--- Start Entries shown ---

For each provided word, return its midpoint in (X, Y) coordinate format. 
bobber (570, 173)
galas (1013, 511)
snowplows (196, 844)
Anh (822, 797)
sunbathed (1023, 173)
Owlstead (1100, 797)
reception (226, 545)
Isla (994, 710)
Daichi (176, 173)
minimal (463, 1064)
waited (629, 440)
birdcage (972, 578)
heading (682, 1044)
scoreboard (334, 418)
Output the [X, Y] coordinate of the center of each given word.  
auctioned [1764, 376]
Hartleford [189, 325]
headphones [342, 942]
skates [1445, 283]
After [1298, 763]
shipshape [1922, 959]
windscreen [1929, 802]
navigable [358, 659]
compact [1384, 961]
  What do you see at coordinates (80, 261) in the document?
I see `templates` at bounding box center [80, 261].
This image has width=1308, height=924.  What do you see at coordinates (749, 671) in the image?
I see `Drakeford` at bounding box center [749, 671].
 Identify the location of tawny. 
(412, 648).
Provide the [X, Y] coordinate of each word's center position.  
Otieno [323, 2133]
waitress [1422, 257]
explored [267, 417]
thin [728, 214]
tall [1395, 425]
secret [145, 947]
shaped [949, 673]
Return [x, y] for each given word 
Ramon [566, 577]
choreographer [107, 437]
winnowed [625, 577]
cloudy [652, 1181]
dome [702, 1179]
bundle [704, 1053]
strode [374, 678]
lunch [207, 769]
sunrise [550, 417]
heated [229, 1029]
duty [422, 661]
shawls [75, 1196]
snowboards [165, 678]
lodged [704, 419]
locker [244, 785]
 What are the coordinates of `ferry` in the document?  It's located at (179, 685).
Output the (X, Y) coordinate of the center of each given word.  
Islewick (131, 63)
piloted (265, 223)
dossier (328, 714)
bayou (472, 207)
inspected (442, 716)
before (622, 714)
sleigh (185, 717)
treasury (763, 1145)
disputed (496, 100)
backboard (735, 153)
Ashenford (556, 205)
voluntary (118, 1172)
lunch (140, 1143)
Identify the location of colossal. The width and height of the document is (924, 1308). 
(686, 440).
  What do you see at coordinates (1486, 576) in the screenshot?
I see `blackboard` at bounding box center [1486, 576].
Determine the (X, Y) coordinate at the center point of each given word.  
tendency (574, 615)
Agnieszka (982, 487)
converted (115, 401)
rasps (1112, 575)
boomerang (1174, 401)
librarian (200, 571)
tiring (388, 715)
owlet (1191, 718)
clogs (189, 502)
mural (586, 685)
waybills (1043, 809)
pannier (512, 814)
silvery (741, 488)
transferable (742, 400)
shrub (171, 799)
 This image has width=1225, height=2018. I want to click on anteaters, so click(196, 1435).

--- End Entries shown ---

Rewrite the listing above, changing every "lunch" to "dinner" and leaving everything else as it is.

== Written reply ==
For each provided word, return its midpoint in (X, Y) coordinate format. 
bobber (570, 173)
galas (1013, 511)
snowplows (196, 844)
Anh (822, 797)
sunbathed (1023, 173)
Owlstead (1100, 797)
reception (226, 545)
Isla (994, 710)
Daichi (176, 173)
minimal (463, 1064)
waited (629, 440)
birdcage (972, 578)
heading (682, 1044)
scoreboard (334, 418)
Output the [X, Y] coordinate of the center of each given word.  
auctioned [1764, 376]
Hartleford [189, 325]
headphones [342, 942]
skates [1445, 283]
After [1298, 763]
shipshape [1922, 959]
windscreen [1929, 802]
navigable [358, 659]
compact [1384, 961]
  What do you see at coordinates (80, 261) in the document?
I see `templates` at bounding box center [80, 261].
This image has width=1308, height=924.  What do you see at coordinates (749, 671) in the image?
I see `Drakeford` at bounding box center [749, 671].
 Identify the location of tawny. 
(412, 648).
Provide the [X, Y] coordinate of each word's center position.  
Otieno [323, 2133]
waitress [1422, 257]
explored [267, 417]
thin [728, 214]
tall [1395, 425]
secret [145, 947]
shaped [949, 673]
Return [x, y] for each given word 
Ramon [566, 577]
choreographer [107, 437]
winnowed [625, 577]
cloudy [652, 1181]
dome [702, 1179]
bundle [704, 1053]
strode [374, 678]
dinner [207, 769]
sunrise [550, 417]
heated [229, 1029]
duty [422, 661]
shawls [75, 1196]
snowboards [165, 678]
lodged [704, 419]
locker [244, 785]
 What are the coordinates of `ferry` in the document?  It's located at (179, 685).
Output the (X, Y) coordinate of the center of each given word.  
Islewick (131, 63)
piloted (265, 223)
dossier (328, 714)
bayou (472, 207)
inspected (442, 716)
before (622, 714)
sleigh (185, 717)
treasury (763, 1145)
disputed (496, 100)
backboard (735, 153)
Ashenford (556, 205)
voluntary (118, 1172)
dinner (140, 1143)
Identify the location of colossal. The width and height of the document is (924, 1308). 
(686, 440).
  What do you see at coordinates (1486, 576) in the screenshot?
I see `blackboard` at bounding box center [1486, 576].
Determine the (X, Y) coordinate at the center point of each given word.  
tendency (574, 615)
Agnieszka (982, 487)
converted (115, 401)
rasps (1112, 575)
boomerang (1174, 401)
librarian (200, 571)
tiring (388, 715)
owlet (1191, 718)
clogs (189, 502)
mural (586, 685)
waybills (1043, 809)
pannier (512, 814)
silvery (741, 488)
transferable (742, 400)
shrub (171, 799)
 This image has width=1225, height=2018. I want to click on anteaters, so click(196, 1435).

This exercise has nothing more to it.